Run through the data and copy out every line that mentions the word "left".
______
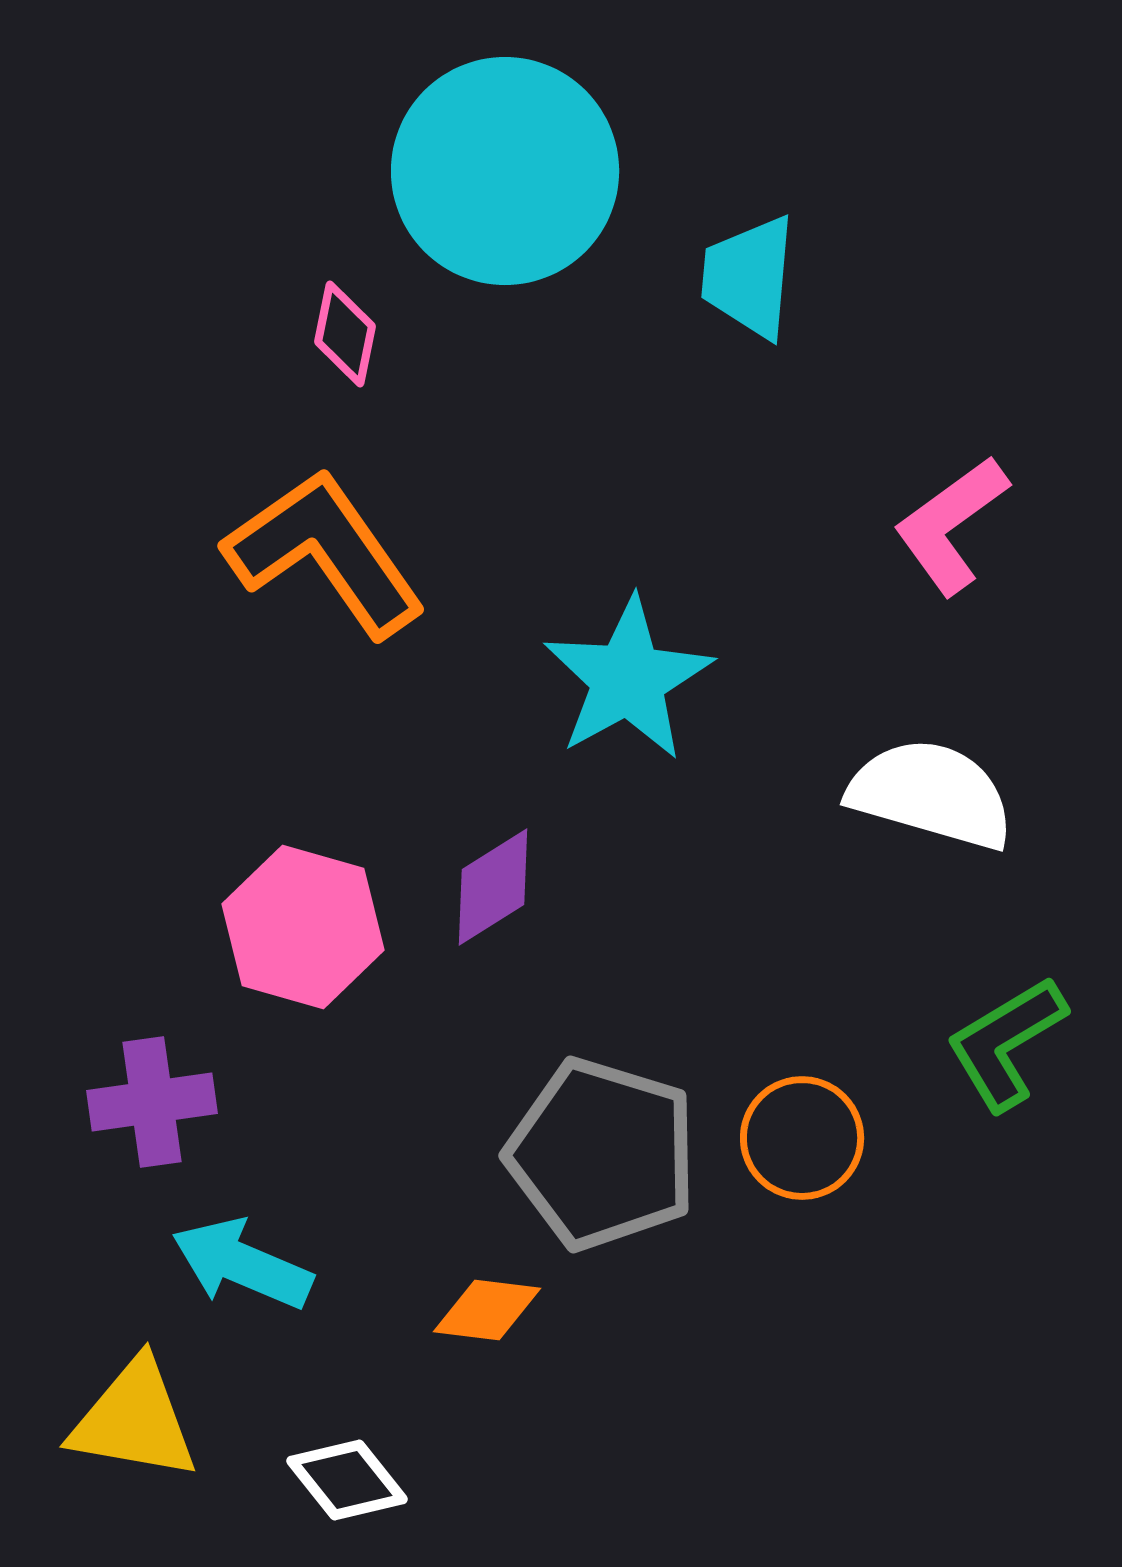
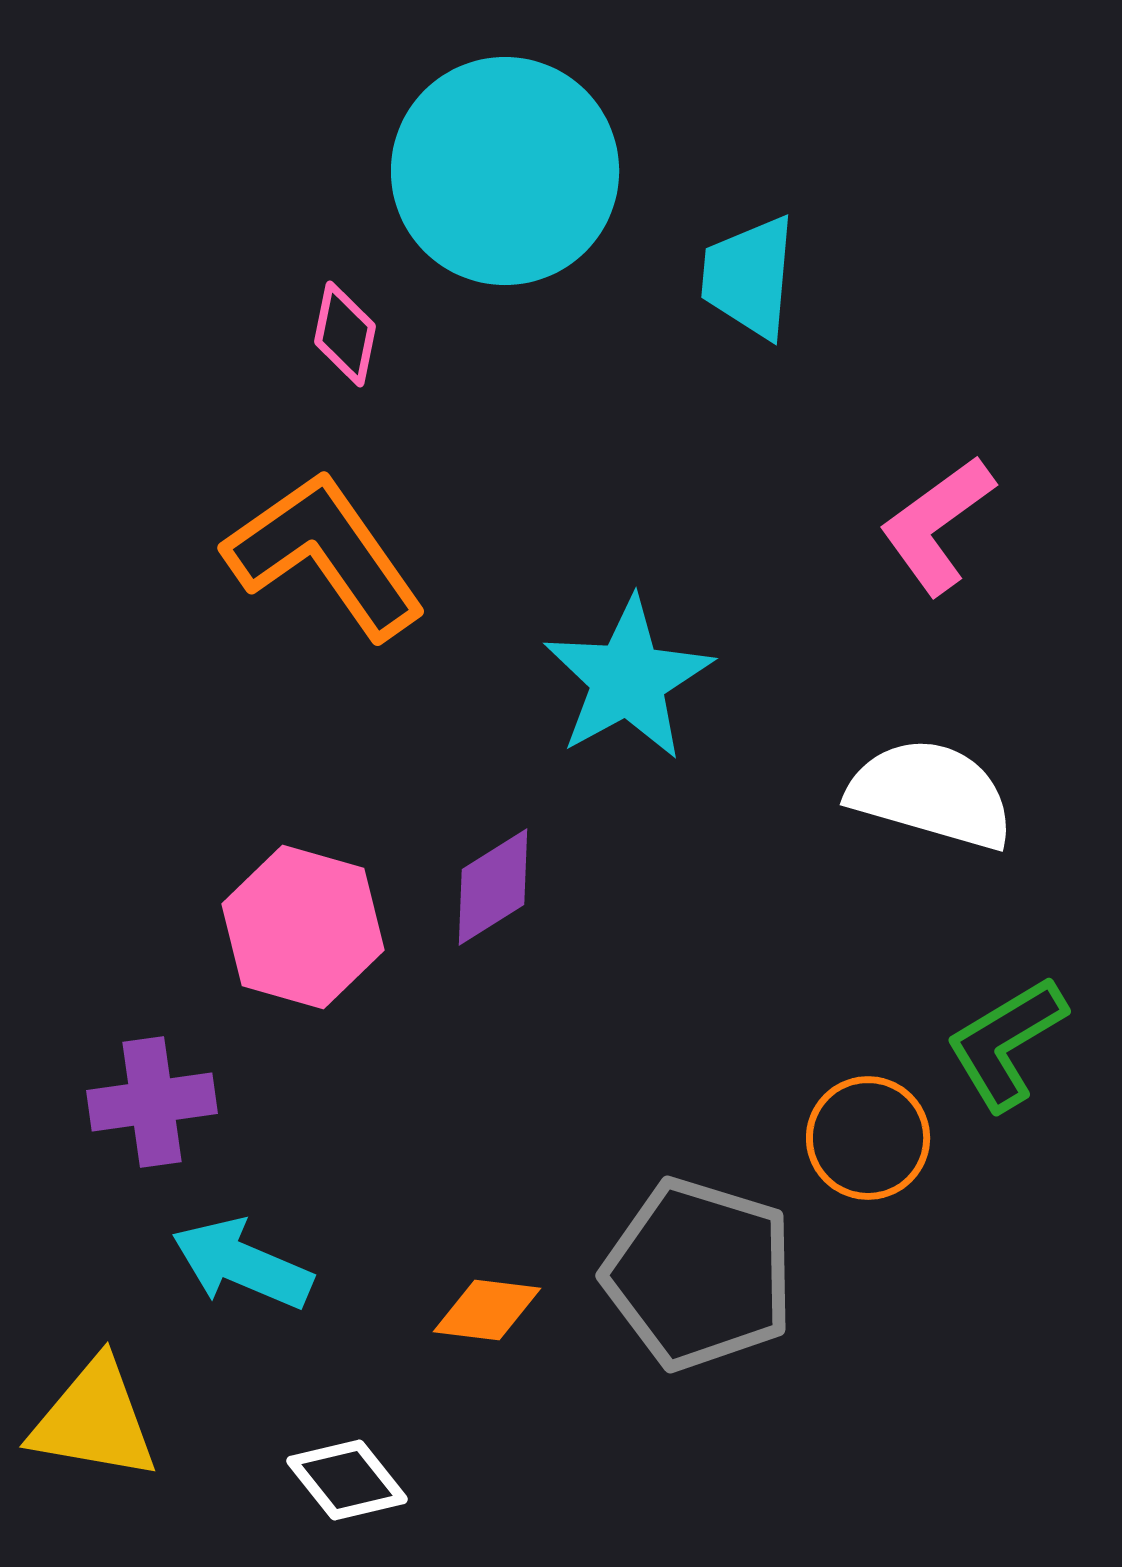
pink L-shape: moved 14 px left
orange L-shape: moved 2 px down
orange circle: moved 66 px right
gray pentagon: moved 97 px right, 120 px down
yellow triangle: moved 40 px left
______
◆ **Problem solution**:
pink L-shape: moved 14 px left
yellow triangle: moved 40 px left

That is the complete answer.